● WORK INSTRUCTIONS:
In full and without changes, output the data.
==== AVAILABLE DATA
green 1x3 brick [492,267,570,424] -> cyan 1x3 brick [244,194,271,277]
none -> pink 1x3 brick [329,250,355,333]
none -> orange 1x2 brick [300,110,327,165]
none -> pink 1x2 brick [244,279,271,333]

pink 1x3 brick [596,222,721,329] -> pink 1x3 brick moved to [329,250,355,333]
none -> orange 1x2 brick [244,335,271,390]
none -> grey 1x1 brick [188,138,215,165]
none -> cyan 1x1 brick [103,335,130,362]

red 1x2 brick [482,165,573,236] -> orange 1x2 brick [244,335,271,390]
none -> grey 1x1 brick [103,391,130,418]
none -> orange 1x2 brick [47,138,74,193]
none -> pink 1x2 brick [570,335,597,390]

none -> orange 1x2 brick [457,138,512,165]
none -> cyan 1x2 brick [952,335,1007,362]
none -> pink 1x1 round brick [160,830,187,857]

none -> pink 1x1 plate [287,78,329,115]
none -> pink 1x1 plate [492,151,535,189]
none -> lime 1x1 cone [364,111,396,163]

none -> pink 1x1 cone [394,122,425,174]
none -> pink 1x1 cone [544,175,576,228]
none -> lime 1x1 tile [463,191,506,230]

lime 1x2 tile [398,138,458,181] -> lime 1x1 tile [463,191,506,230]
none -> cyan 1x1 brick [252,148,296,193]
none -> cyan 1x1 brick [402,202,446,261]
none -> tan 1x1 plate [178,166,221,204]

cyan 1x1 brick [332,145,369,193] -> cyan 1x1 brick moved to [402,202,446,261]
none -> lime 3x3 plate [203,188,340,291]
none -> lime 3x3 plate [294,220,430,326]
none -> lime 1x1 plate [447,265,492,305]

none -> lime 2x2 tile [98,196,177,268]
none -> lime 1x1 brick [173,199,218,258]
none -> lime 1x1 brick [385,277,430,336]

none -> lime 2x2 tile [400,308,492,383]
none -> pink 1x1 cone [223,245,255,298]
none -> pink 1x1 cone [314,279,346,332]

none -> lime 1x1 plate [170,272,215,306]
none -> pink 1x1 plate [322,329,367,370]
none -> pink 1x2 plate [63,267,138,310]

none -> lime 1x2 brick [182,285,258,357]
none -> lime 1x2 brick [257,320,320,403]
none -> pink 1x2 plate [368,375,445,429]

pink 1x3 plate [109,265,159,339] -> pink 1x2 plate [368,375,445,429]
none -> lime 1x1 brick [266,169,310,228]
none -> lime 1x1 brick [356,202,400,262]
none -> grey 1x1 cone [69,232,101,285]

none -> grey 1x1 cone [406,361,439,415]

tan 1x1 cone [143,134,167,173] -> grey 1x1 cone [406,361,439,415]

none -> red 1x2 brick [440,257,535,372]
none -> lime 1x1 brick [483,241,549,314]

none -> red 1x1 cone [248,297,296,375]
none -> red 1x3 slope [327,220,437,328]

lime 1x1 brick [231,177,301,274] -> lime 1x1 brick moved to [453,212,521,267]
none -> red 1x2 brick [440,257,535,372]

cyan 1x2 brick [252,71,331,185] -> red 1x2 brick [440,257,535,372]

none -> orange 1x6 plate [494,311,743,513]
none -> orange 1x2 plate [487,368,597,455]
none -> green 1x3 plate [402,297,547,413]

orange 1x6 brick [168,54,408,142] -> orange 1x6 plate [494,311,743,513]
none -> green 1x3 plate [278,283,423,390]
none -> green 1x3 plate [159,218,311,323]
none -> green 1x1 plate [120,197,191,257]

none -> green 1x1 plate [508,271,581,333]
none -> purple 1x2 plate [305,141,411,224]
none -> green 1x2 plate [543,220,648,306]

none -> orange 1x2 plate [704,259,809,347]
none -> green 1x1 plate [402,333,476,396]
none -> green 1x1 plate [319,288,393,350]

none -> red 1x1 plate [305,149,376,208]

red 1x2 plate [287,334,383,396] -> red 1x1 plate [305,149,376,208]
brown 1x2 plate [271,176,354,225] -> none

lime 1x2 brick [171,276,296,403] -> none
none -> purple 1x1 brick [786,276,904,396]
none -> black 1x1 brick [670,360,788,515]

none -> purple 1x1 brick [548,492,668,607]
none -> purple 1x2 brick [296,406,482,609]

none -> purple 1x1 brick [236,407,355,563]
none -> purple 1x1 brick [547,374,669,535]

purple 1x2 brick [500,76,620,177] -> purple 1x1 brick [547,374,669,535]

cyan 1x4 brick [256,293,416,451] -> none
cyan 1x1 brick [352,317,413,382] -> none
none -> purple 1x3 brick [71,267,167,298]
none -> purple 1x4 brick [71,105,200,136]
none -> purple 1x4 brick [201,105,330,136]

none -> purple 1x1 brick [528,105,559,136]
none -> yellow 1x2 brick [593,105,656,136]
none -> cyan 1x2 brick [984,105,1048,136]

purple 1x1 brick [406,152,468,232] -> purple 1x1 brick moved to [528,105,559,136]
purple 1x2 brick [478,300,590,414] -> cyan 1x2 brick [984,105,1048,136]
========
● SOLVED PROBLEM:
green 1x3 brick [492,267,570,424] -> cyan 1x3 brick [244,194,271,277]
none -> pink 1x3 brick [329,250,355,333]
none -> orange 1x2 brick [300,110,327,165]
none -> pink 1x2 brick [244,279,271,333]

pink 1x3 brick [596,222,721,329] -> pink 1x3 brick moved to [329,250,355,333]
none -> orange 1x2 brick [244,335,271,390]
none -> grey 1x1 brick [188,138,215,165]
none -> cyan 1x1 brick [103,335,130,362]

red 1x2 brick [482,165,573,236] -> orange 1x2 brick [244,335,271,390]
none -> grey 1x1 brick [103,391,130,418]
none -> orange 1x2 brick [47,138,74,193]
none -> pink 1x2 brick [570,335,597,390]

none -> orange 1x2 brick [457,138,512,165]
none -> cyan 1x2 brick [952,335,1007,362]
none -> pink 1x1 round brick [160,830,187,857]

none -> pink 1x1 plate [287,78,329,115]
none -> pink 1x1 plate [492,151,535,189]
none -> lime 1x1 cone [364,111,396,163]

none -> pink 1x1 cone [394,122,425,174]
none -> pink 1x1 cone [544,175,576,228]
none -> lime 1x1 tile [463,191,506,230]

lime 1x2 tile [398,138,458,181] -> lime 1x1 tile [463,191,506,230]
none -> cyan 1x1 brick [252,148,296,193]
none -> cyan 1x1 brick [402,202,446,261]
none -> tan 1x1 plate [178,166,221,204]

cyan 1x1 brick [332,145,369,193] -> cyan 1x1 brick moved to [402,202,446,261]
none -> lime 3x3 plate [203,188,340,291]
none -> lime 3x3 plate [294,220,430,326]
none -> lime 1x1 plate [447,265,492,305]

none -> lime 2x2 tile [98,196,177,268]
none -> lime 1x1 brick [173,199,218,258]
none -> lime 1x1 brick [385,277,430,336]

none -> lime 2x2 tile [400,308,492,383]
none -> pink 1x1 cone [223,245,255,298]
none -> pink 1x1 cone [314,279,346,332]

none -> lime 1x1 plate [170,272,215,306]
none -> pink 1x1 plate [322,329,367,370]
none -> pink 1x2 plate [63,267,138,310]

none -> lime 1x2 brick [182,285,258,357]
none -> lime 1x2 brick [257,320,320,403]
none -> pink 1x2 plate [368,375,445,429]

pink 1x3 plate [109,265,159,339] -> pink 1x2 plate [368,375,445,429]
none -> lime 1x1 brick [266,169,310,228]
none -> lime 1x1 brick [356,202,400,262]
none -> grey 1x1 cone [69,232,101,285]

none -> grey 1x1 cone [406,361,439,415]

tan 1x1 cone [143,134,167,173] -> grey 1x1 cone [406,361,439,415]

none -> red 1x2 brick [440,257,535,372]
none -> lime 1x1 brick [483,241,549,314]

none -> red 1x1 cone [248,297,296,375]
none -> red 1x3 slope [327,220,437,328]

lime 1x1 brick [231,177,301,274] -> lime 1x1 brick moved to [453,212,521,267]
none -> red 1x2 brick [440,257,535,372]

cyan 1x2 brick [252,71,331,185] -> red 1x2 brick [440,257,535,372]

none -> orange 1x6 plate [494,311,743,513]
none -> orange 1x2 plate [487,368,597,455]
none -> green 1x3 plate [402,297,547,413]

orange 1x6 brick [168,54,408,142] -> orange 1x6 plate [494,311,743,513]
none -> green 1x3 plate [278,283,423,390]
none -> green 1x3 plate [159,218,311,323]
none -> green 1x1 plate [120,197,191,257]

none -> green 1x1 plate [508,271,581,333]
none -> purple 1x2 plate [305,141,411,224]
none -> green 1x2 plate [543,220,648,306]

none -> orange 1x2 plate [704,259,809,347]
none -> green 1x1 plate [402,333,476,396]
none -> green 1x1 plate [319,288,393,350]

none -> red 1x1 plate [305,149,376,208]

red 1x2 plate [287,334,383,396] -> red 1x1 plate [305,149,376,208]
brown 1x2 plate [271,176,354,225] -> none

lime 1x2 brick [171,276,296,403] -> none
none -> purple 1x1 brick [786,276,904,396]
none -> black 1x1 brick [670,360,788,515]

none -> purple 1x1 brick [548,492,668,607]
none -> purple 1x2 brick [296,406,482,609]

none -> purple 1x1 brick [236,407,355,563]
none -> purple 1x1 brick [547,374,669,535]

purple 1x2 brick [500,76,620,177] -> purple 1x1 brick [547,374,669,535]

cyan 1x4 brick [256,293,416,451] -> none
cyan 1x1 brick [352,317,413,382] -> none
none -> purple 1x3 brick [71,267,167,298]
none -> purple 1x4 brick [71,105,200,136]
none -> purple 1x4 brick [201,105,330,136]

none -> purple 1x1 brick [528,105,559,136]
none -> yellow 1x2 brick [593,105,656,136]
none -> cyan 1x2 brick [984,105,1048,136]

purple 1x1 brick [406,152,468,232] -> purple 1x1 brick moved to [528,105,559,136]
purple 1x2 brick [478,300,590,414] -> cyan 1x2 brick [984,105,1048,136]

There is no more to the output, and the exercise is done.